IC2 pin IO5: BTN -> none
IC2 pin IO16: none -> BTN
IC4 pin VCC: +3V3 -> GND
---
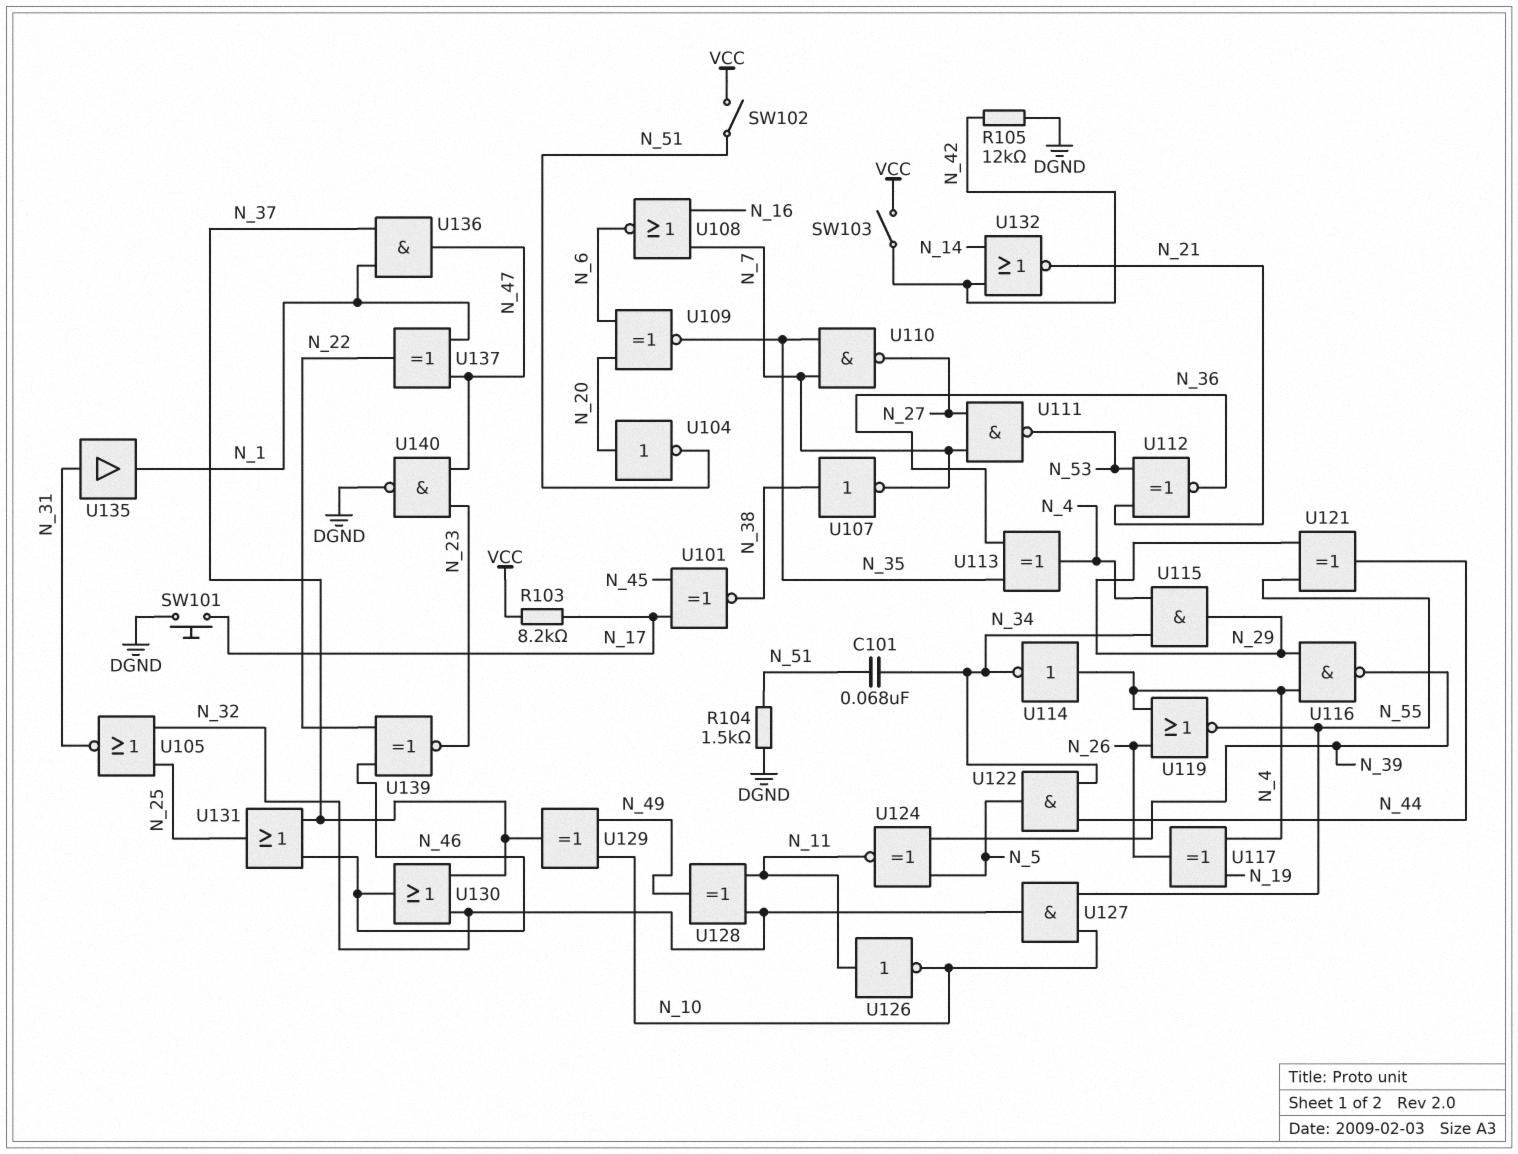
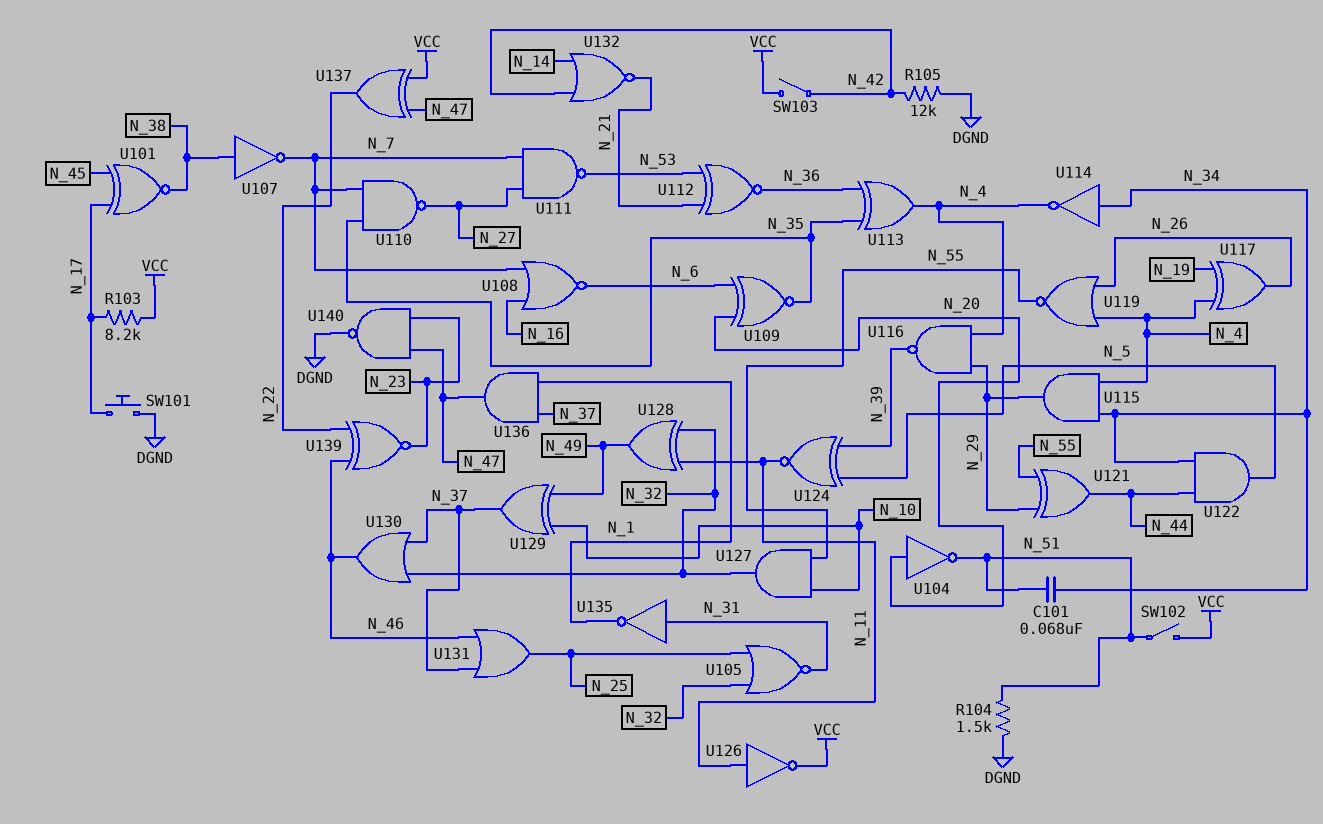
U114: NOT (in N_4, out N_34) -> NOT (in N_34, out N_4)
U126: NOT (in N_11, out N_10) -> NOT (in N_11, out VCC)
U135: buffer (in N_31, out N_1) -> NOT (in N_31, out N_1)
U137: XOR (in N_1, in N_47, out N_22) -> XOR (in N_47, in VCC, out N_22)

> WHAT TO DO
Please copy the lines in the records above between the one holding "U126: NOT (in" and the one holding "U137: XOR (in", inclusive, exactly and with no other line.

> OUTPUT OF THE TASK
U126: NOT (in N_11, out N_10) -> NOT (in N_11, out VCC)
U135: buffer (in N_31, out N_1) -> NOT (in N_31, out N_1)
U137: XOR (in N_1, in N_47, out N_22) -> XOR (in N_47, in VCC, out N_22)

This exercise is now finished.